=== Section Start ===

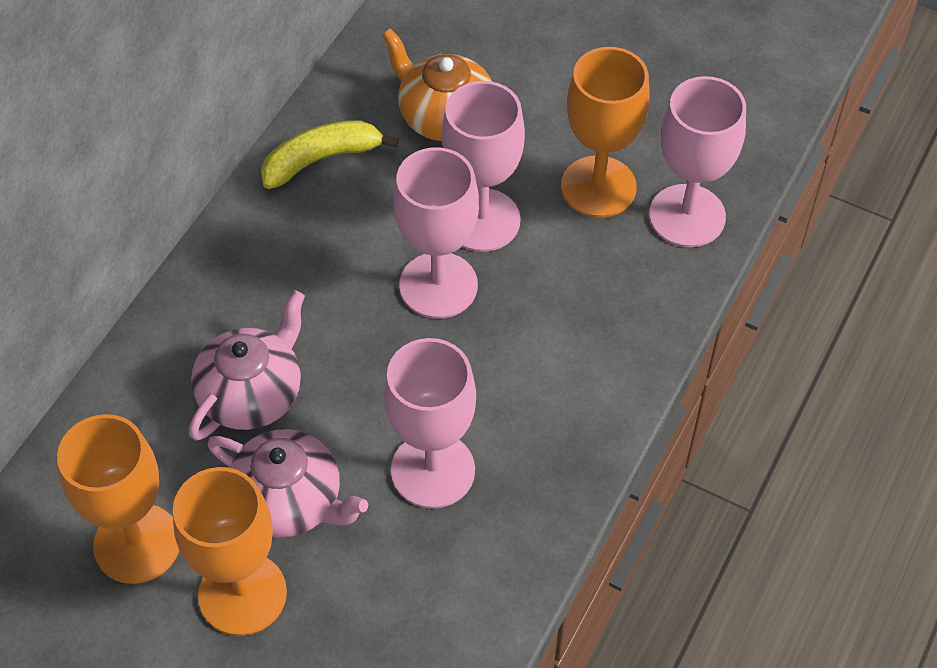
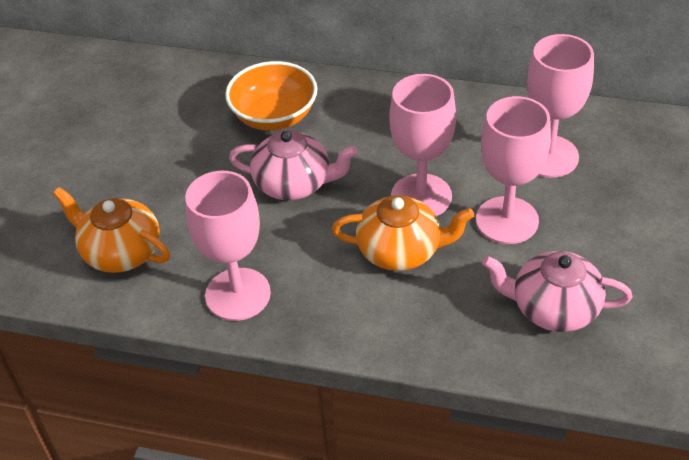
orange bowl: 0 -> 1
orange goblet: 3 -> 0
orange teapot: 1 -> 2
yellow banana: 1 -> 0

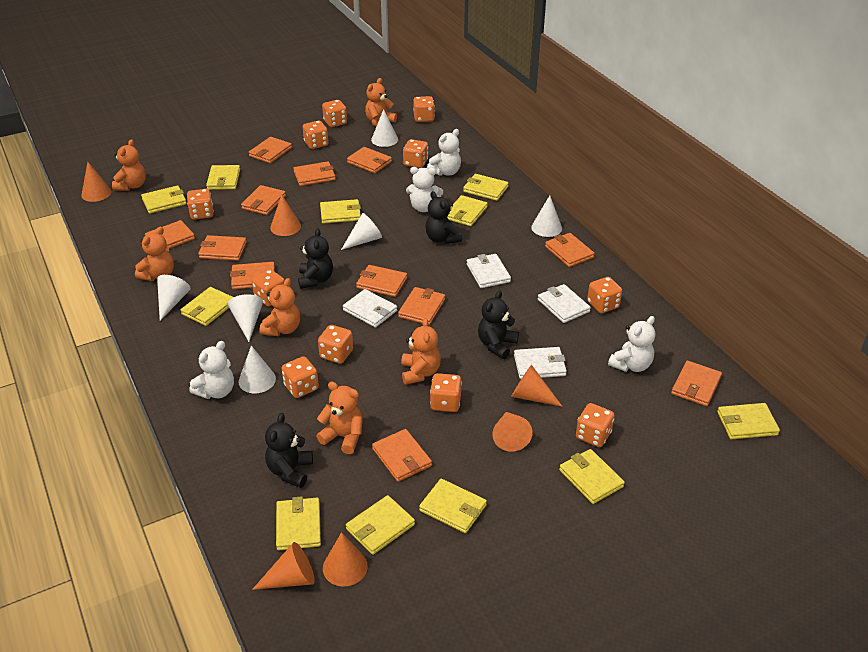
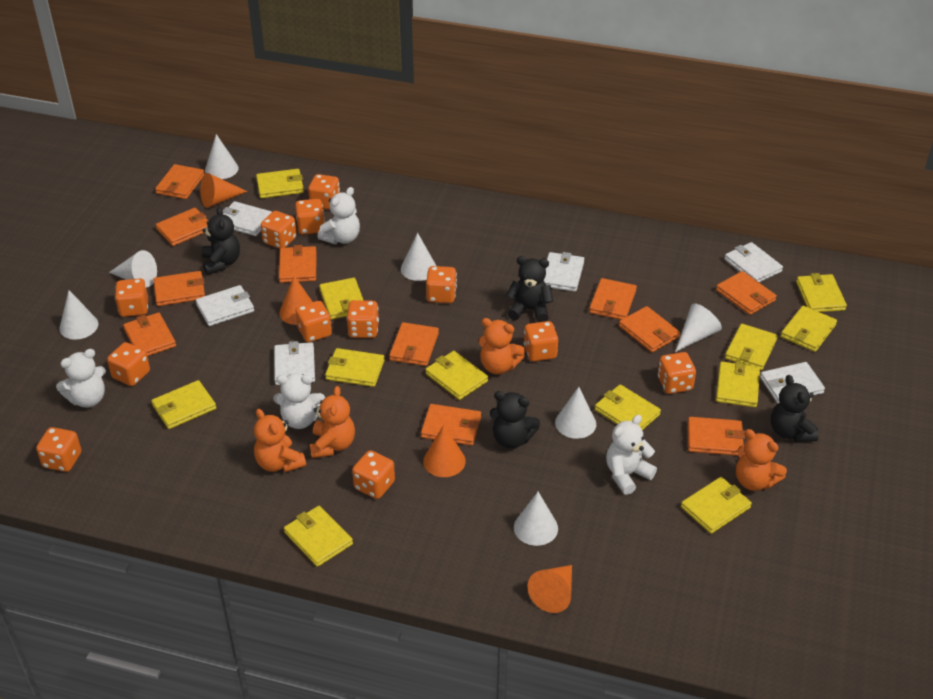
orange cone: 6 -> 4
orange dice: 11 -> 12
orange teddy bear: 6 -> 4
orange wallet: 12 -> 11
white cone: 6 -> 7
white wallet: 4 -> 6
yellow wallet: 11 -> 12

=== Section End ===

● **Task statement**: Take the preceding listing and transcribe it exactly, skipping the pictures.

● **Exercise result**:
orange bowl: 0 -> 1
orange goblet: 3 -> 0
orange teapot: 1 -> 2
yellow banana: 1 -> 0

orange cone: 6 -> 4
orange dice: 11 -> 12
orange teddy bear: 6 -> 4
orange wallet: 12 -> 11
white cone: 6 -> 7
white wallet: 4 -> 6
yellow wallet: 11 -> 12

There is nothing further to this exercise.